*** Exercise data ***
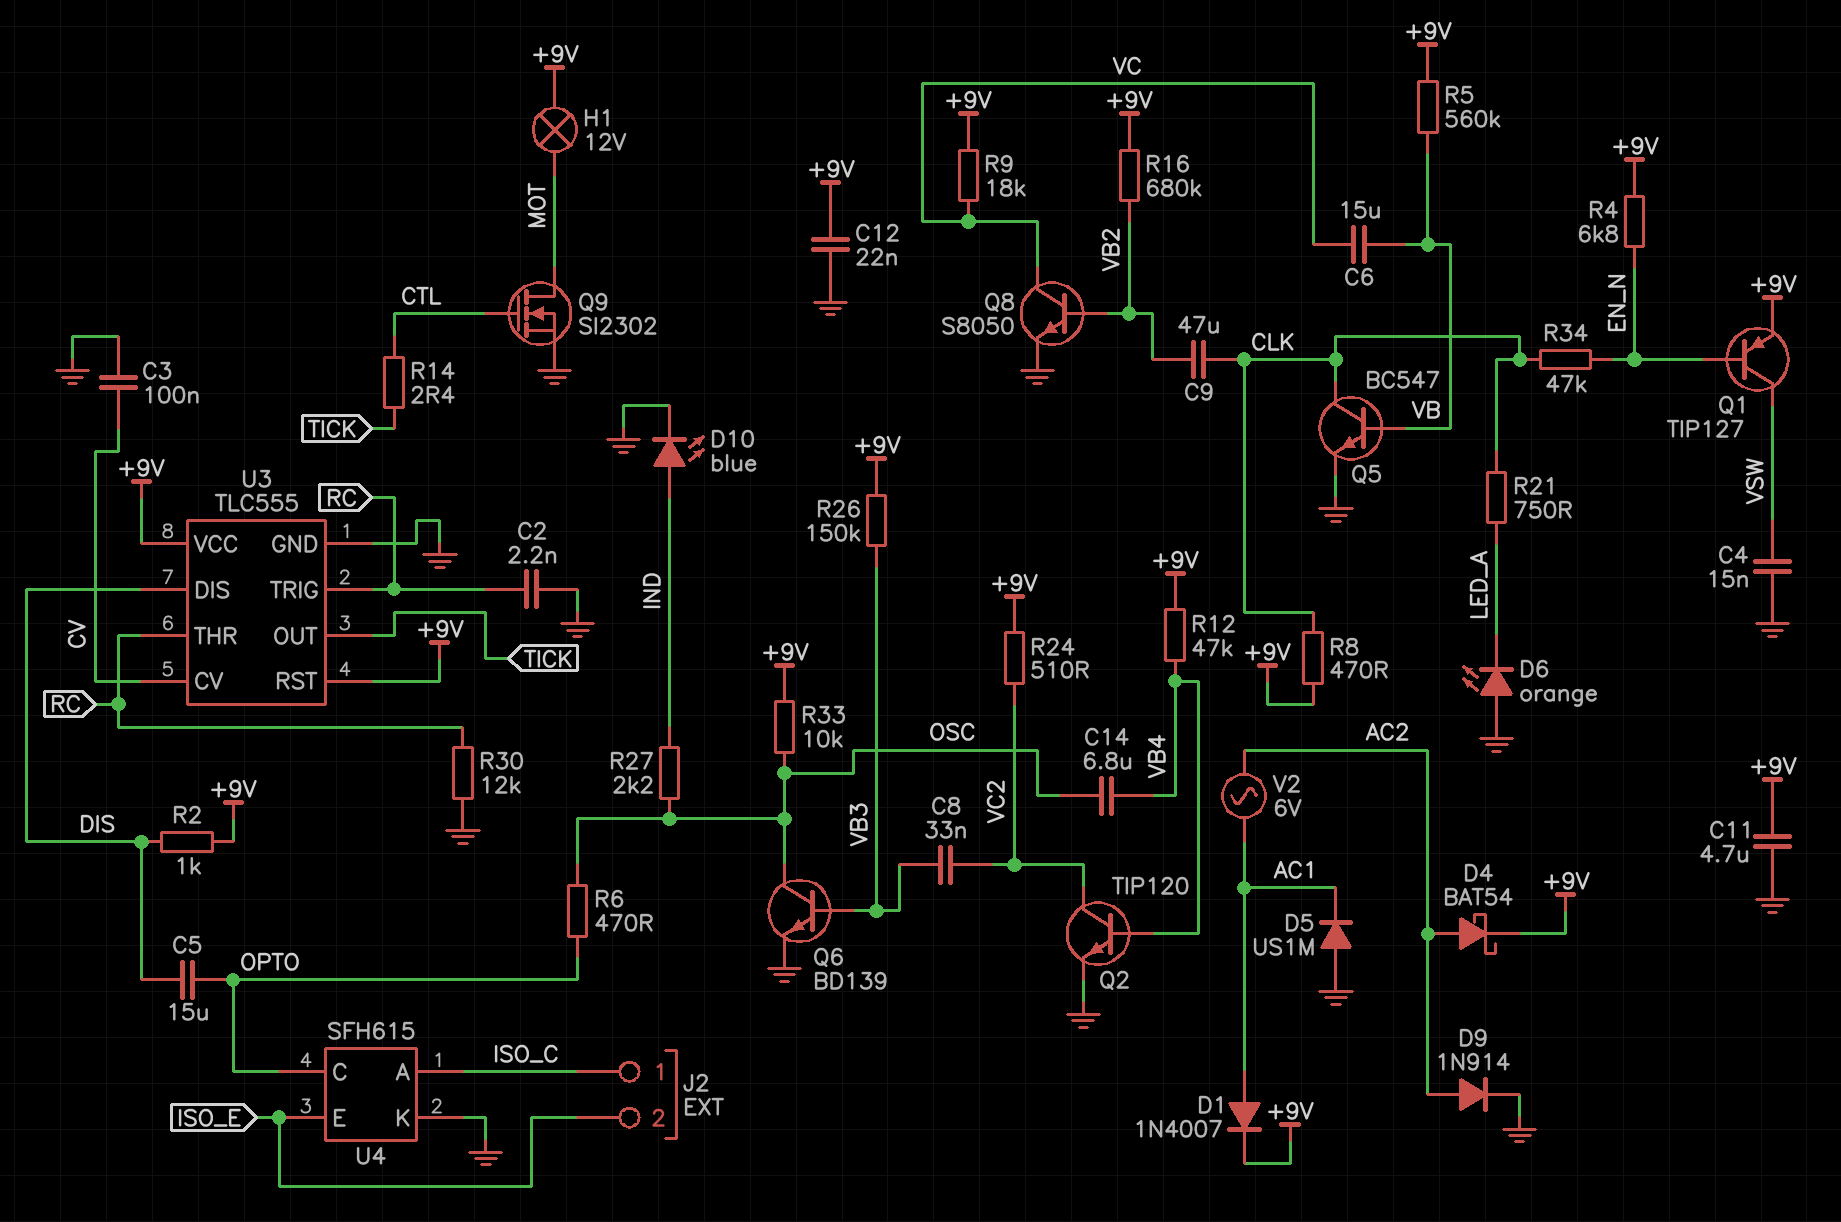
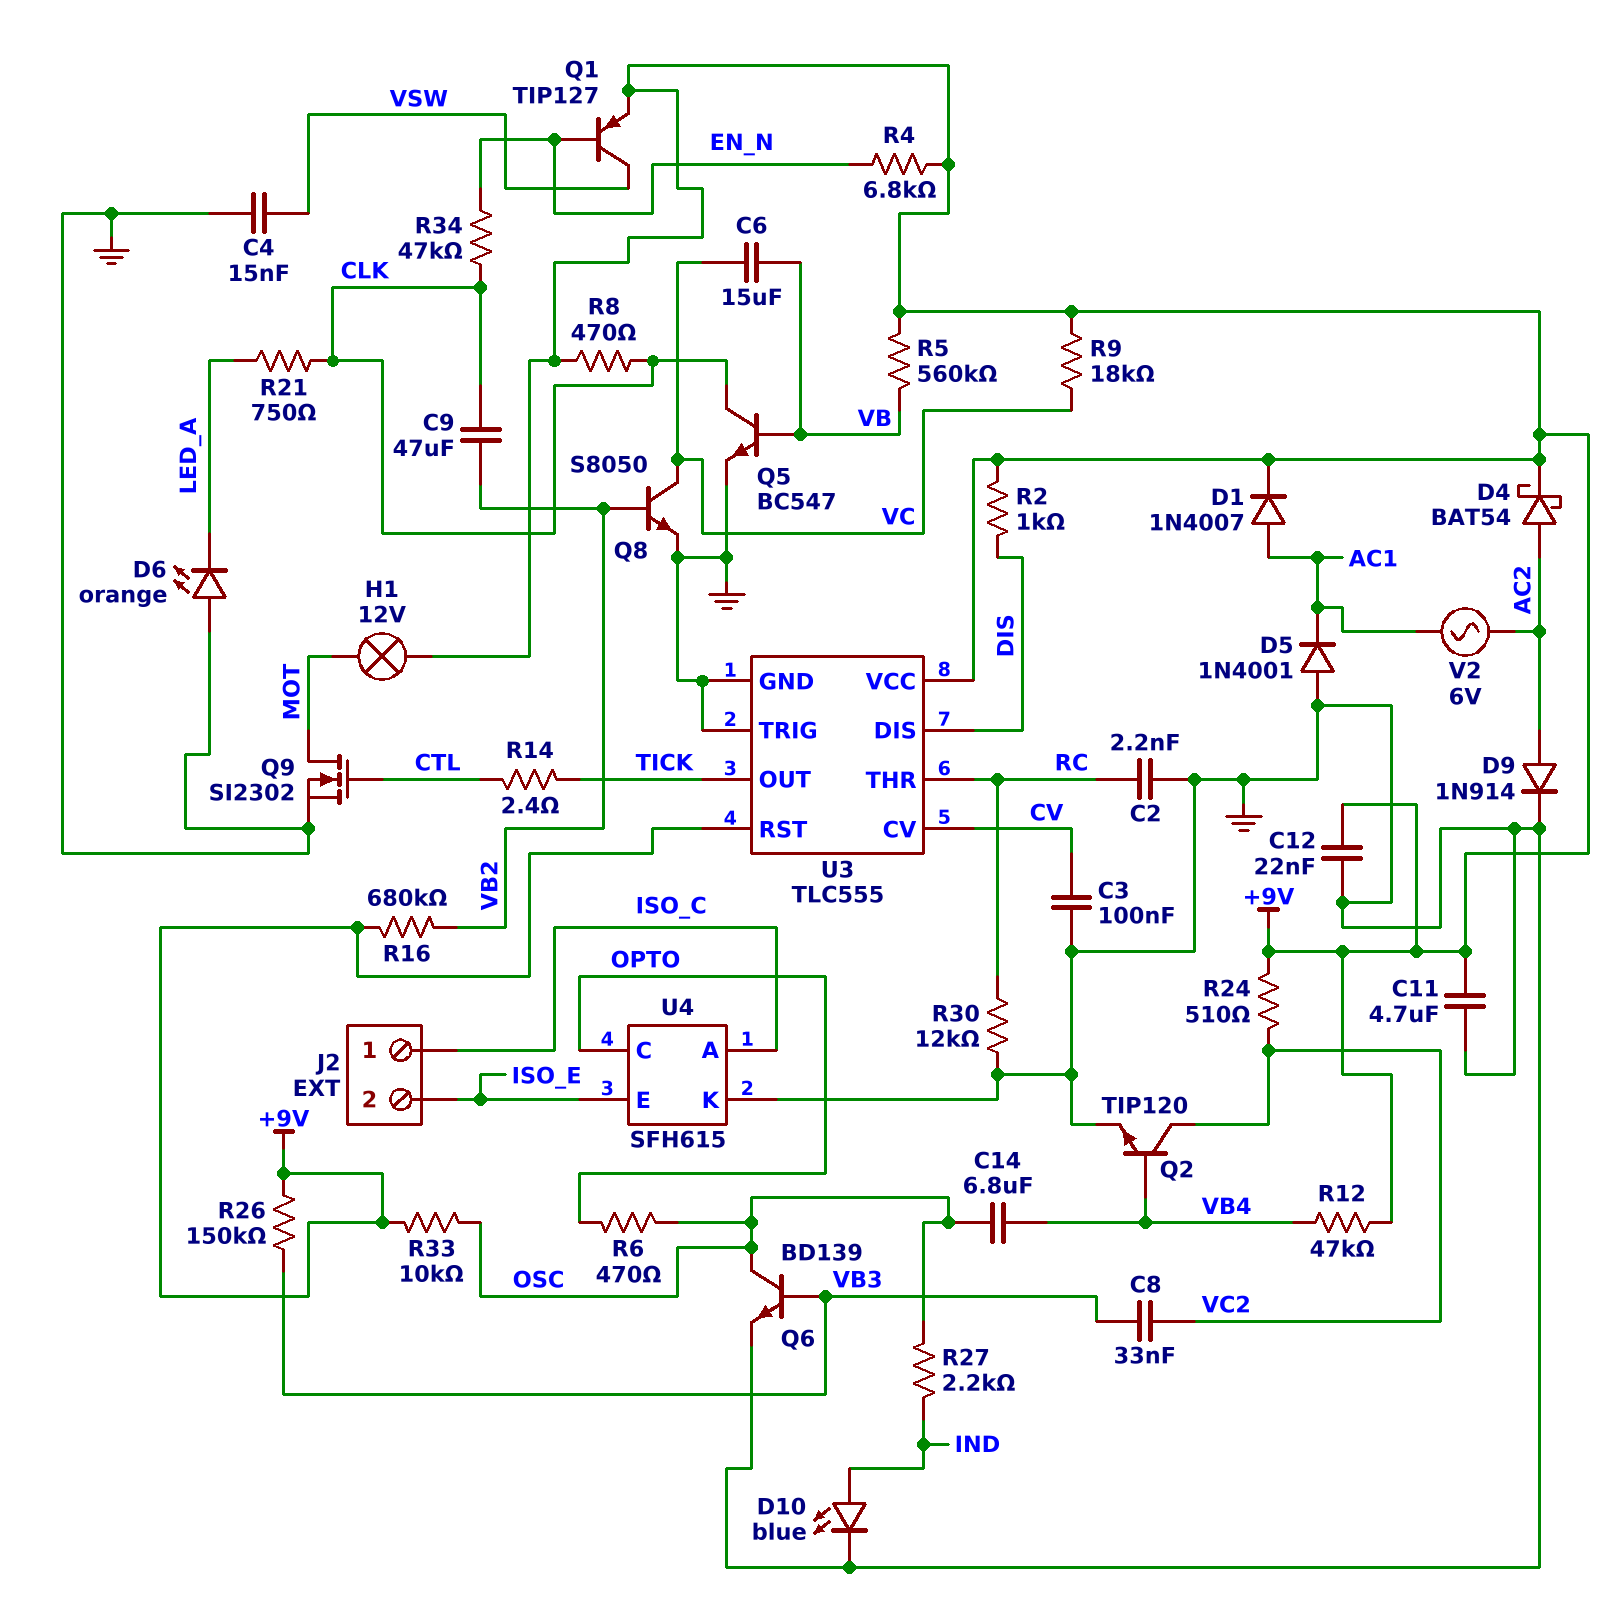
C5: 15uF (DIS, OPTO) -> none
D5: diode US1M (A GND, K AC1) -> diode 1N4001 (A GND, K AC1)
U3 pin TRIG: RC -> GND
*** End of Exercise data ***
*** Exercise data ***
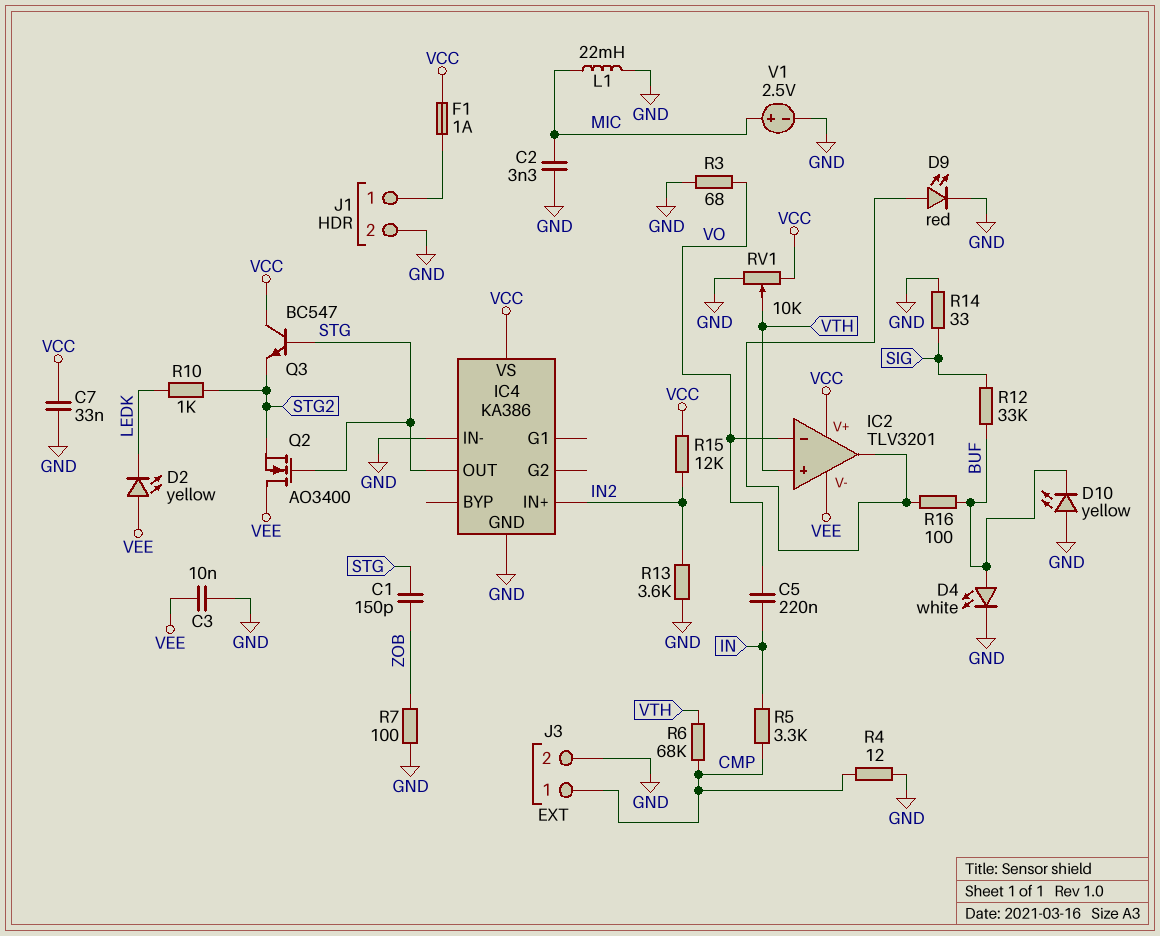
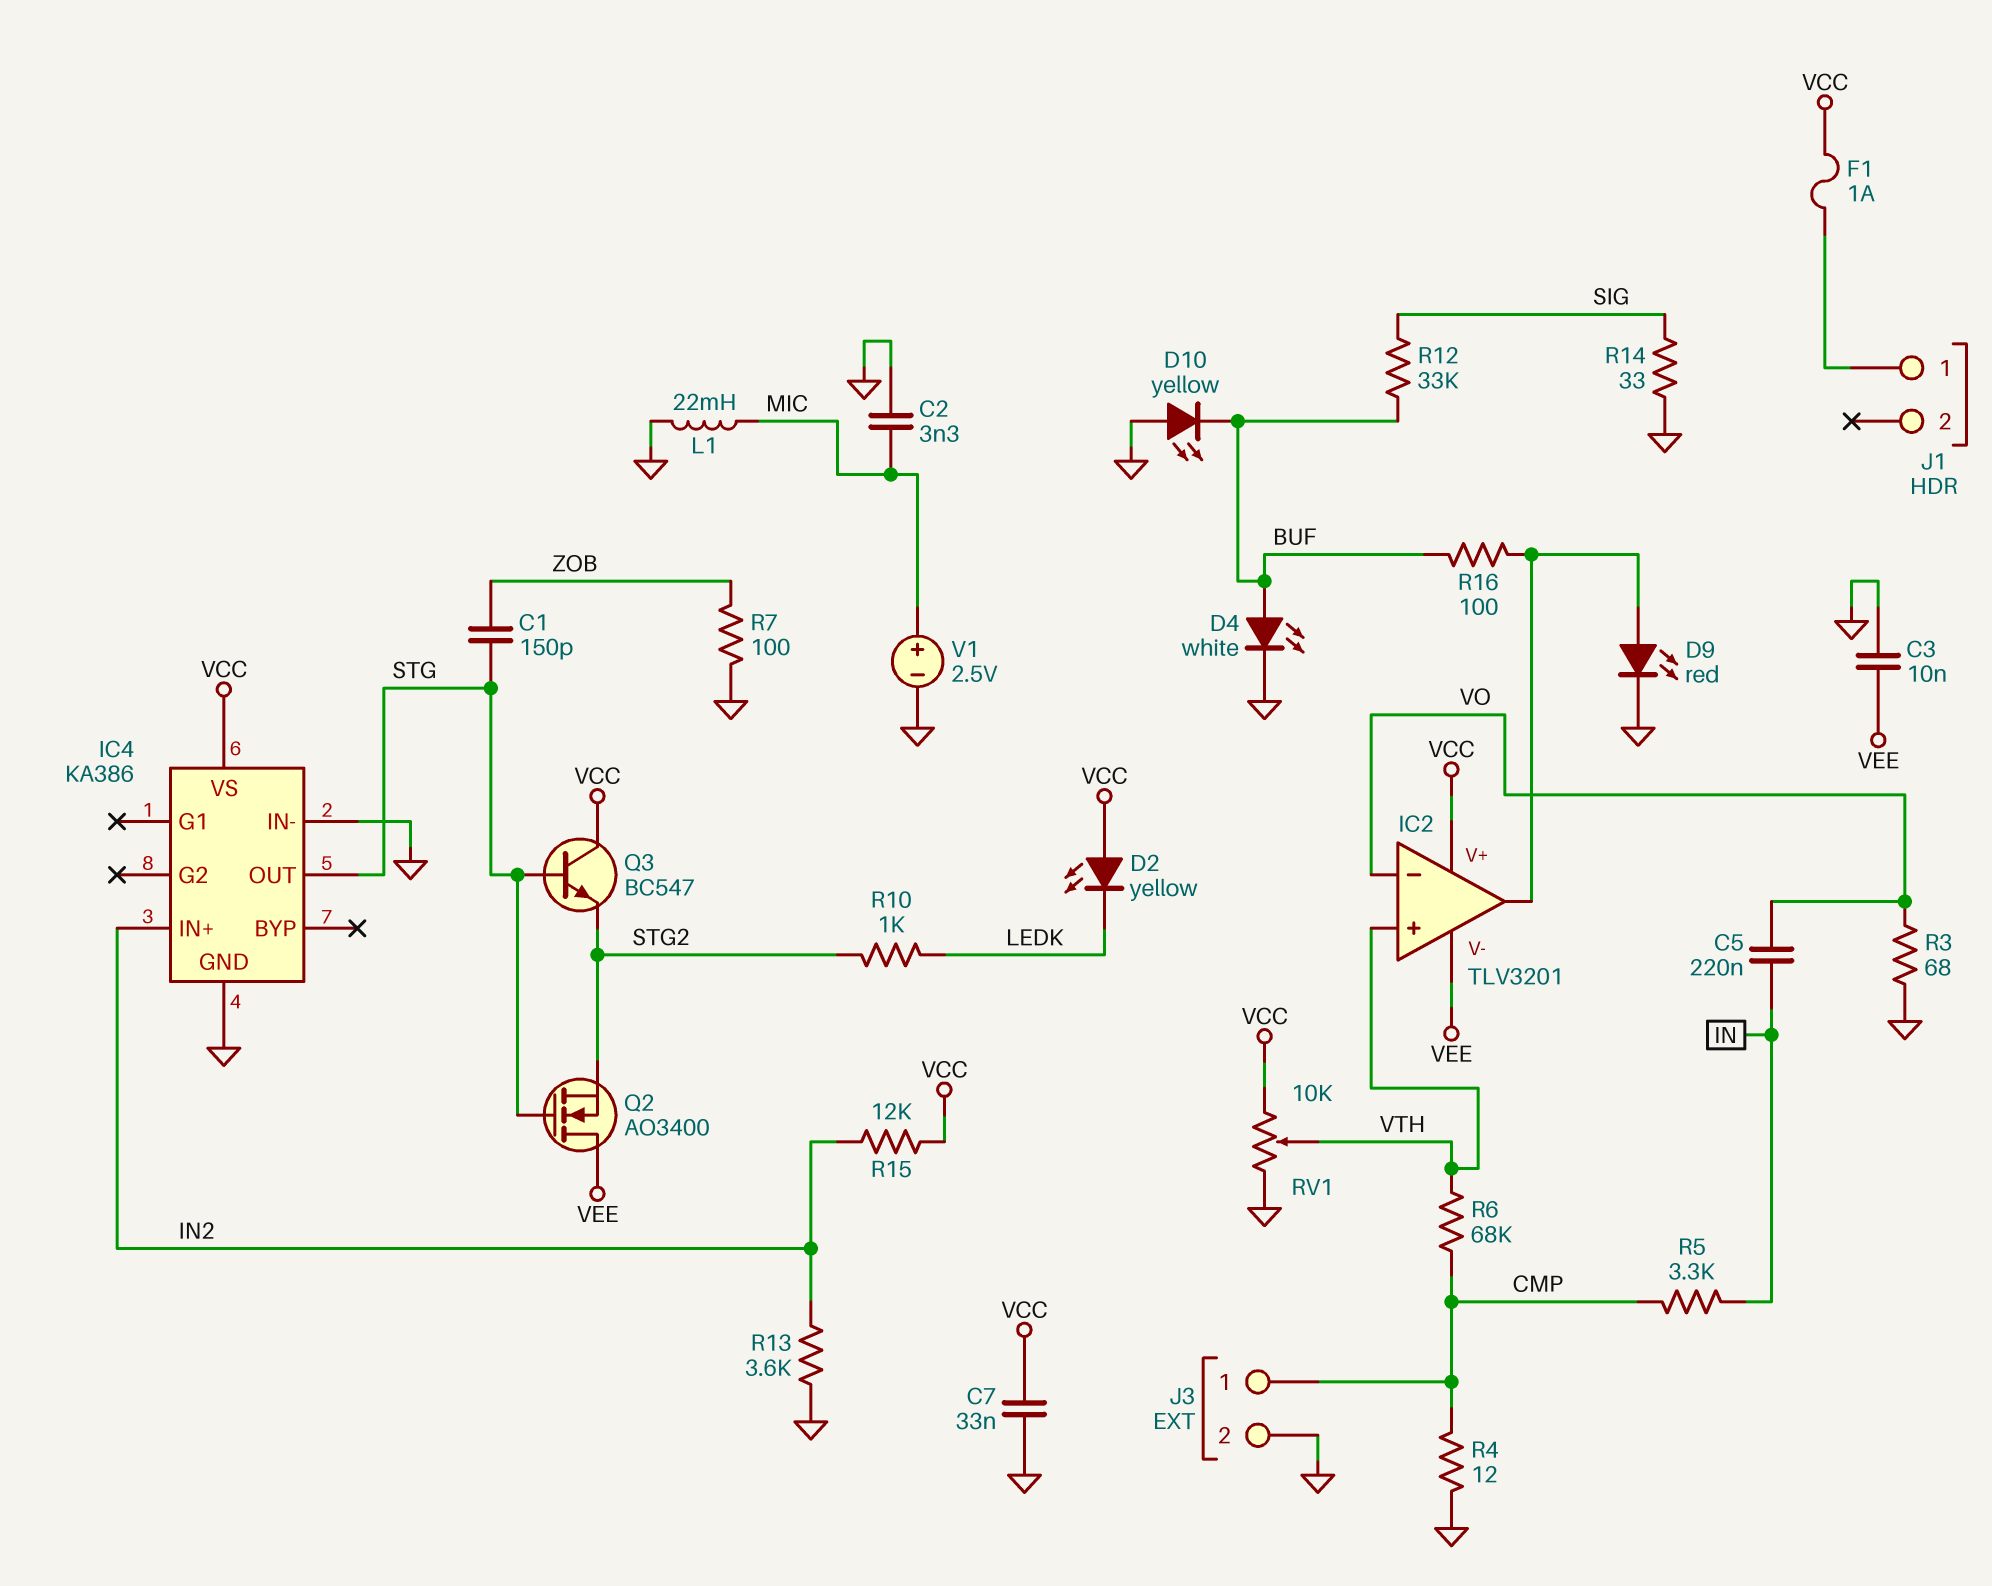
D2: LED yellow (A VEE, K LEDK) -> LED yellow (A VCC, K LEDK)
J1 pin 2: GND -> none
*** End of Exercise data ***
Instructions to follow: The expected answer is each line of the records above that includes the string "none".

Result below:
C5: 15uF (DIS, OPTO) -> none
J1 pin 2: GND -> none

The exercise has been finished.